# TASK DIRECTIONS:
In the material below, begin at the line that has "camera: 20 degrees right, 5 degrees up", stop after the line that has "(473, 218) = (380, 393): none -> purple mouse", and transcribe those lines exactly, without pictures.

# MATERIALS PROVIDED:
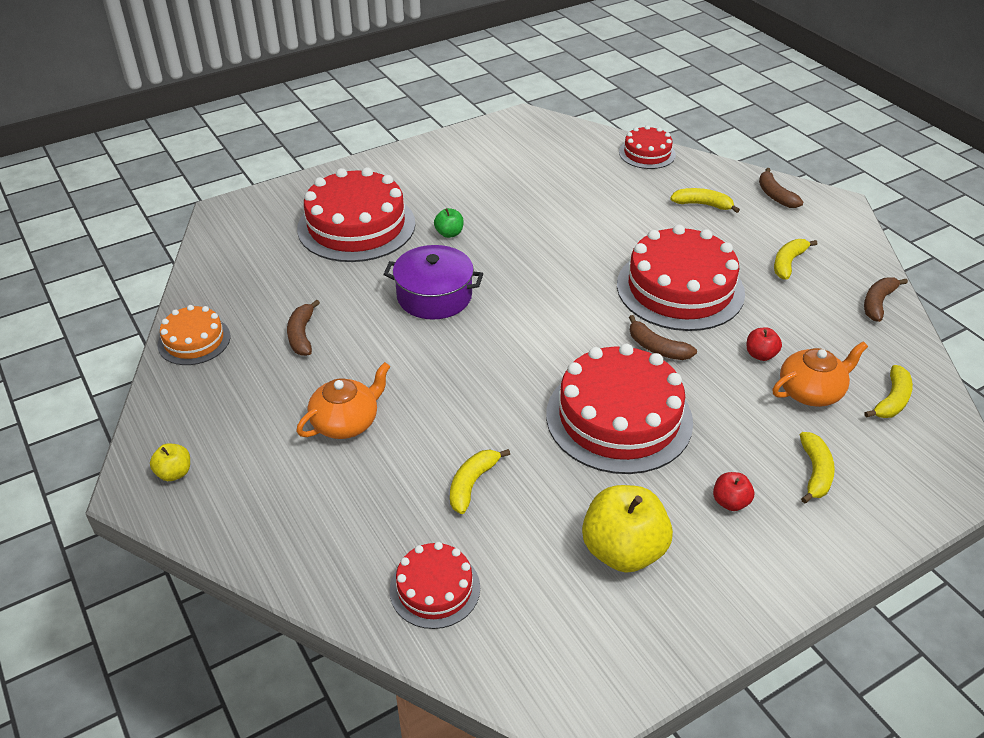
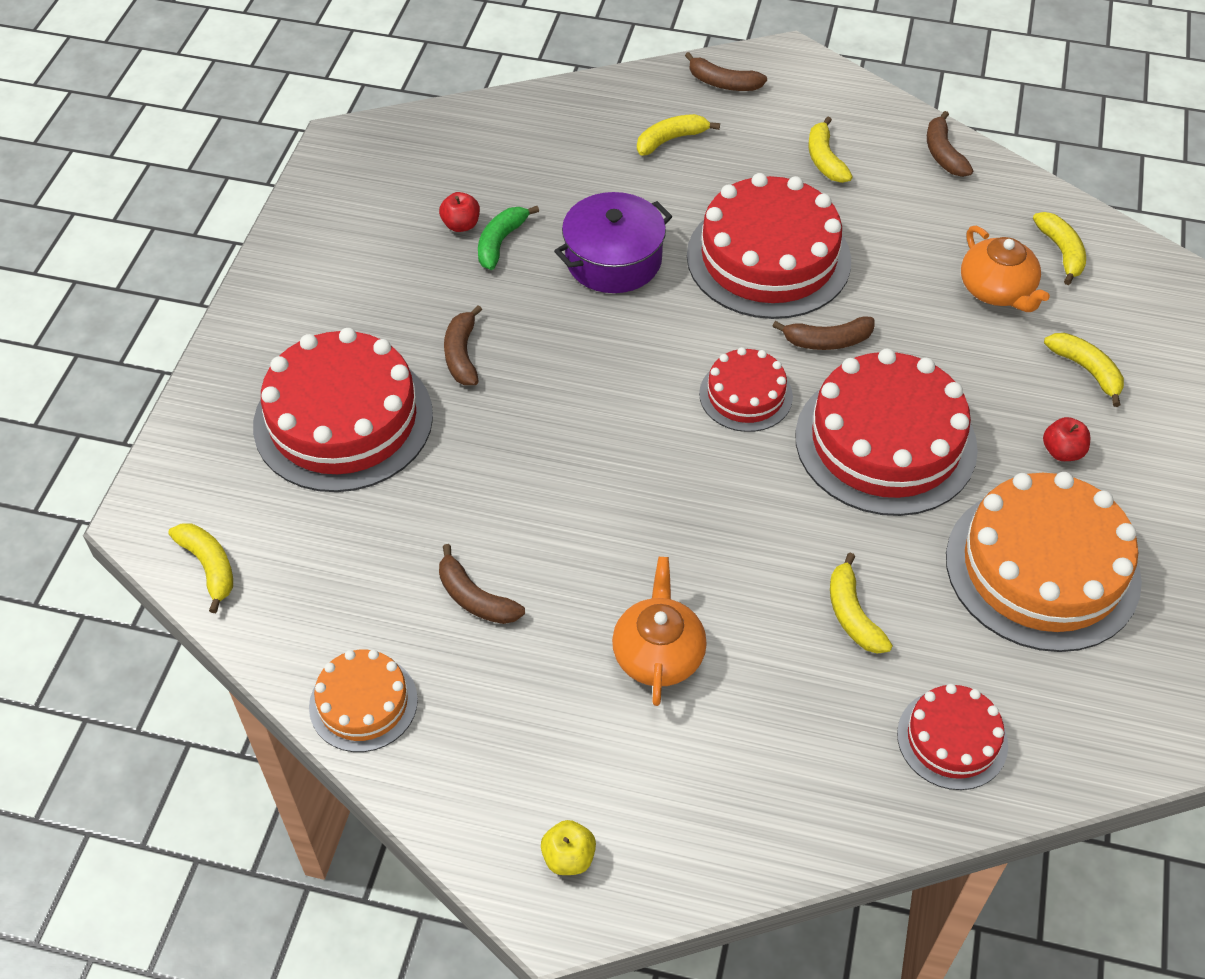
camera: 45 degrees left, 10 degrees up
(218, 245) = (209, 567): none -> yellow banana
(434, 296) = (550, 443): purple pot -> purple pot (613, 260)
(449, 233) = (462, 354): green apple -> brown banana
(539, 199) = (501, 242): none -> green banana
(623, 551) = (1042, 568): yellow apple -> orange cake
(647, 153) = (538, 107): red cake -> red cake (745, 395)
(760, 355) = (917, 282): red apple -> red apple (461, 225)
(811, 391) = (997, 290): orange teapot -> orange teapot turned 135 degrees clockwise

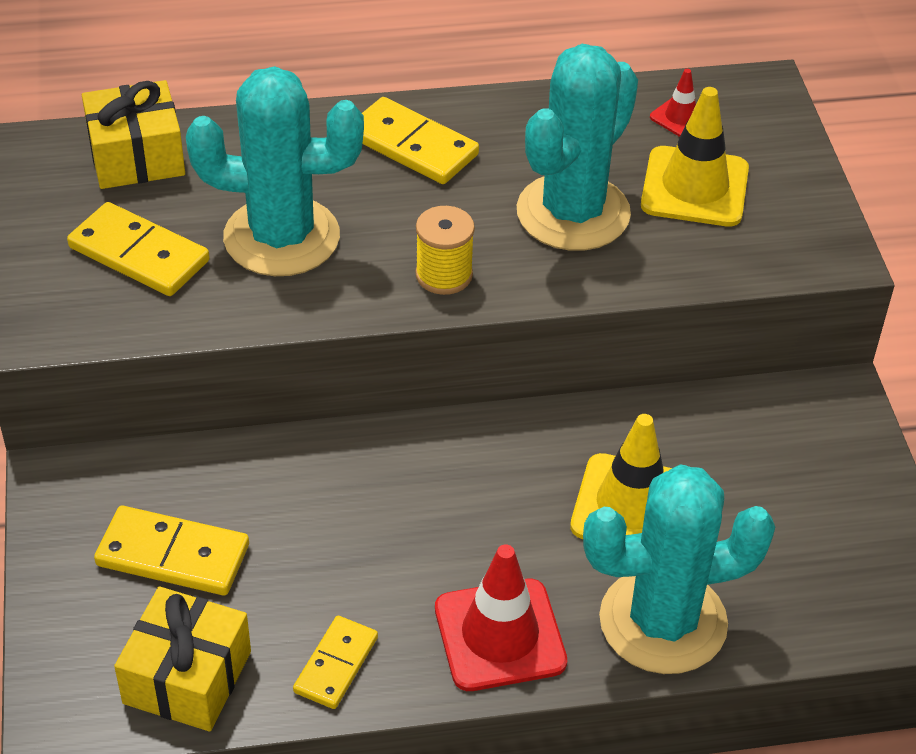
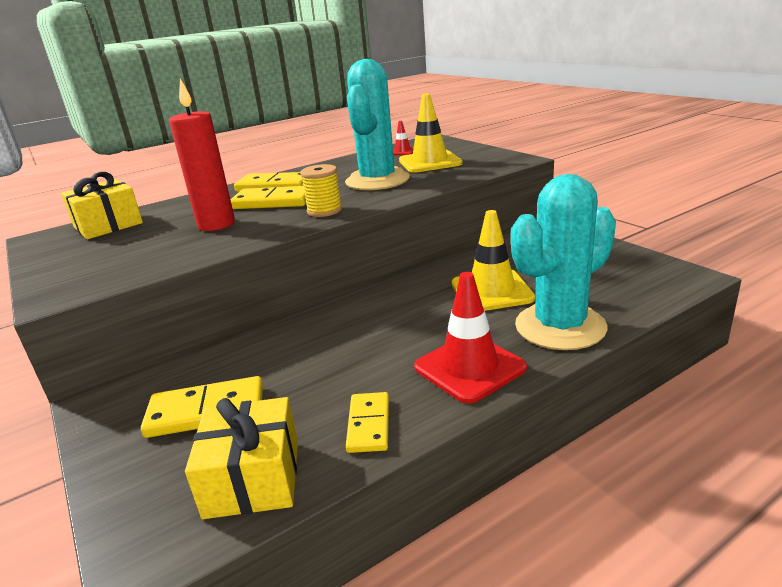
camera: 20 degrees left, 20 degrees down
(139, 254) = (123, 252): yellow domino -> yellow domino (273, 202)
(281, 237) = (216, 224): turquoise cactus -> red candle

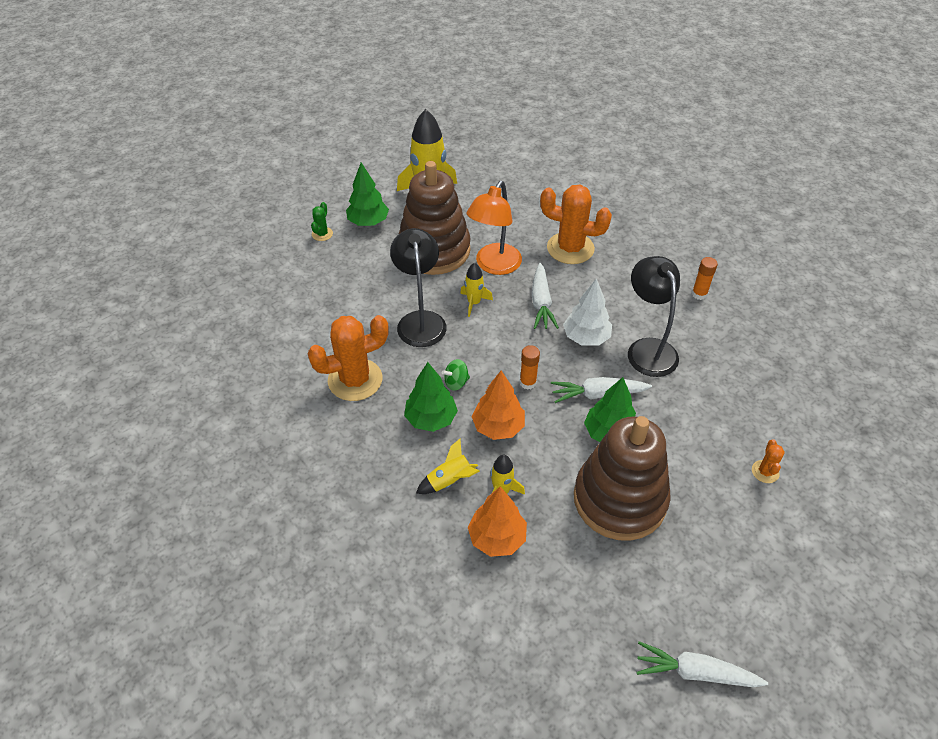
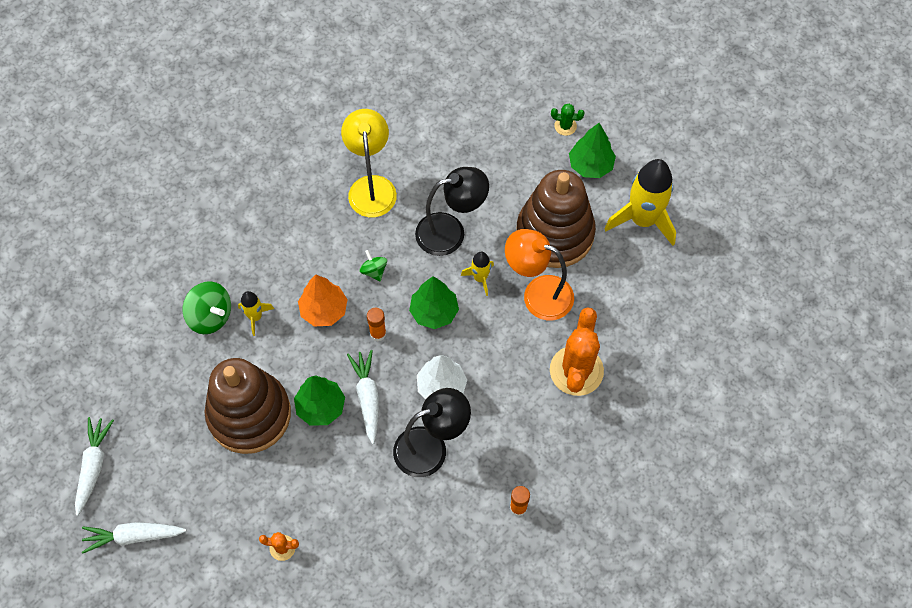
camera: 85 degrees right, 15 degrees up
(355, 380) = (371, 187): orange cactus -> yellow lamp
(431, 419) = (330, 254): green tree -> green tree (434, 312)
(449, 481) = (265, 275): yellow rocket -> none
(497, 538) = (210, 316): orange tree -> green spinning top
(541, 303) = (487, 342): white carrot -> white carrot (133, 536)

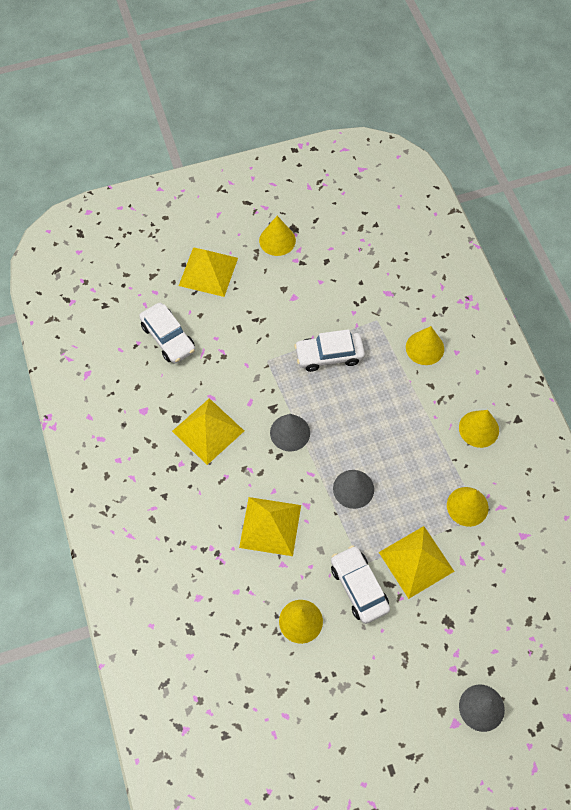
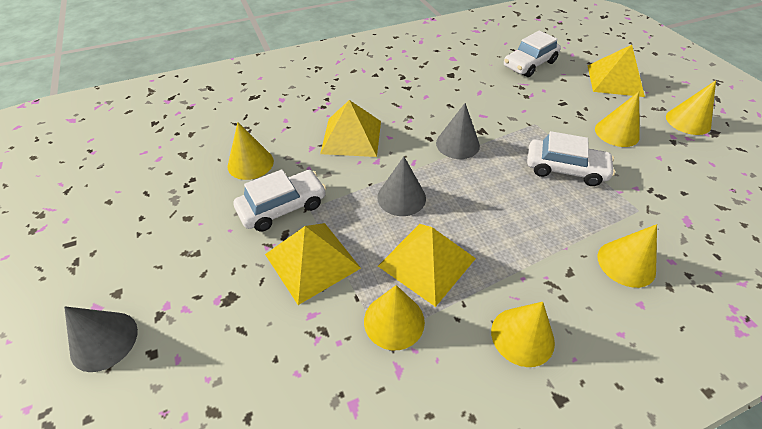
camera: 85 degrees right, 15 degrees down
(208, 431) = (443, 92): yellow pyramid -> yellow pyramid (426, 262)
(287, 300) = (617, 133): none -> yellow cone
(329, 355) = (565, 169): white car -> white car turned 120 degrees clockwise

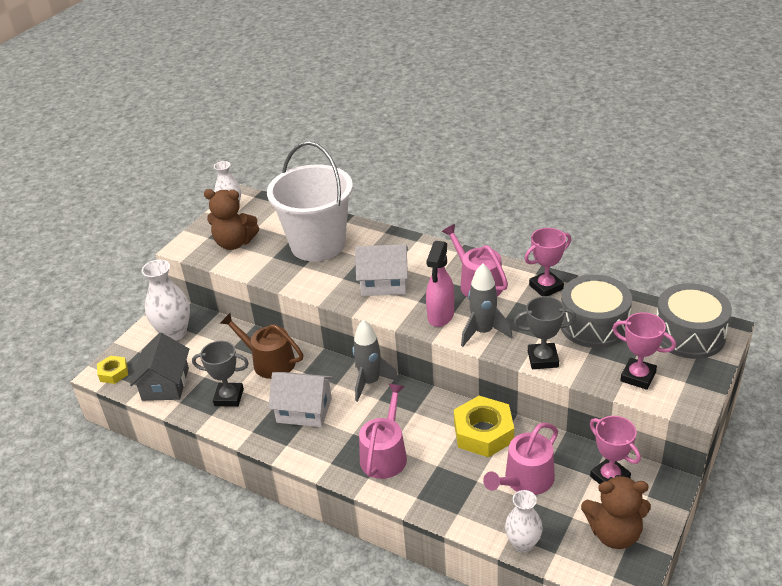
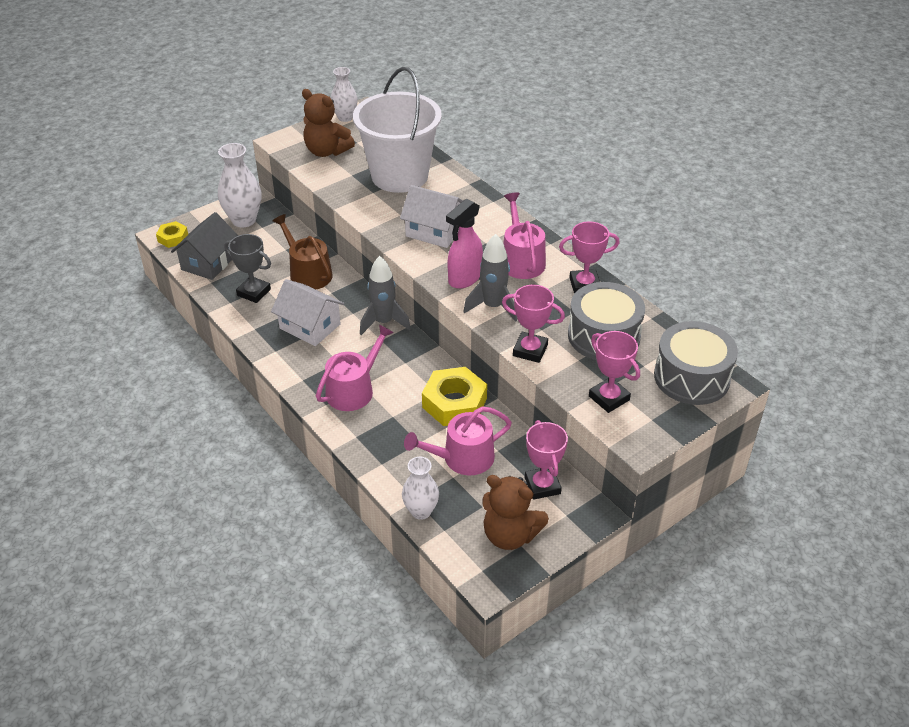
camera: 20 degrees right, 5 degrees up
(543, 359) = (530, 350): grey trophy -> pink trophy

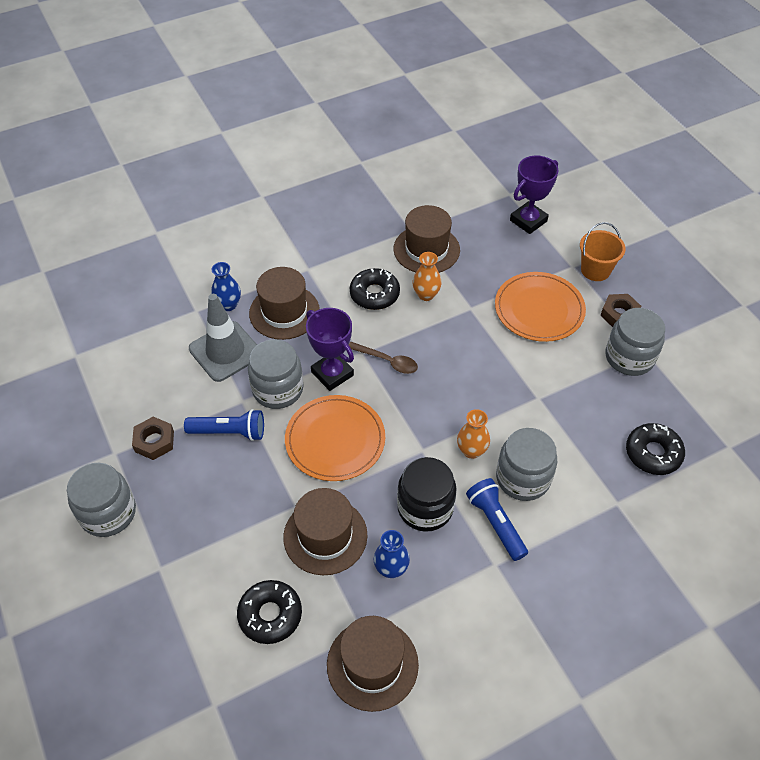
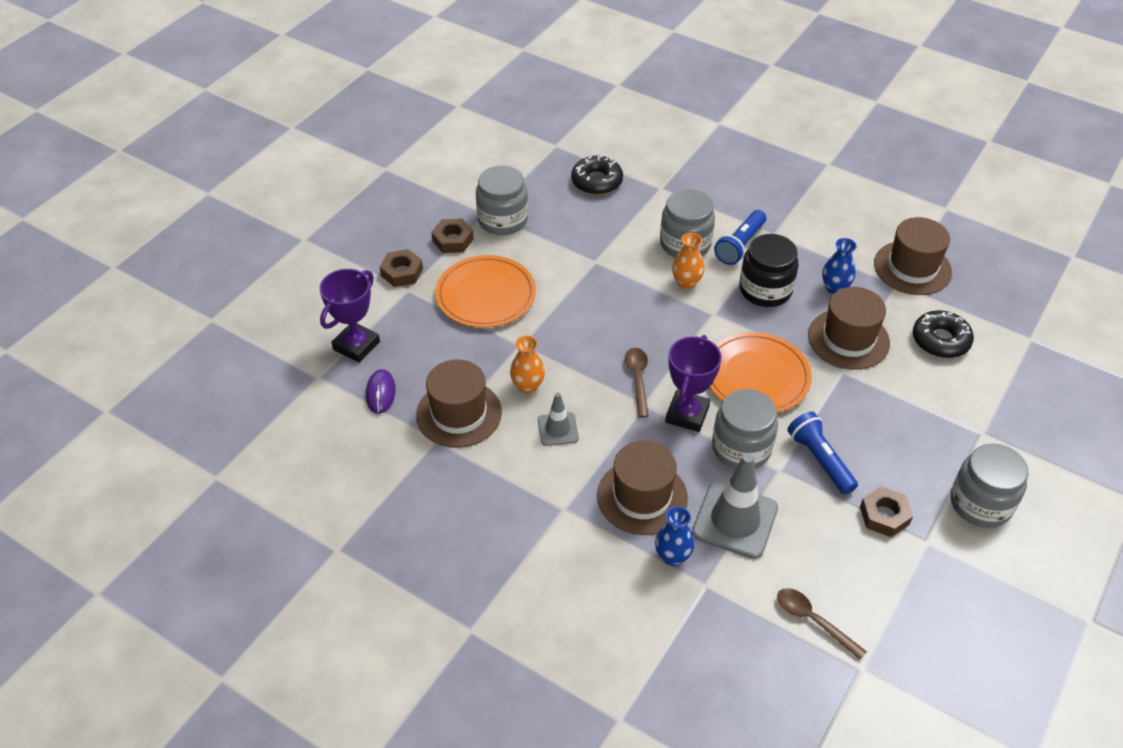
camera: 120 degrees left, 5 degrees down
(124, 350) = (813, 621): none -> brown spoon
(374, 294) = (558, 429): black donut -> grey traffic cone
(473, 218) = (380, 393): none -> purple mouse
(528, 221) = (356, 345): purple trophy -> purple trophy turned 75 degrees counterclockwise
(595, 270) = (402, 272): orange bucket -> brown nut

# ANSWER BOX:
camera: 20 degrees right, 5 degrees up
(543, 359) = (530, 350): grey trophy -> pink trophy

camera: 120 degrees left, 5 degrees down
(124, 350) = (813, 621): none -> brown spoon
(374, 294) = (558, 429): black donut -> grey traffic cone
(473, 218) = (380, 393): none -> purple mouse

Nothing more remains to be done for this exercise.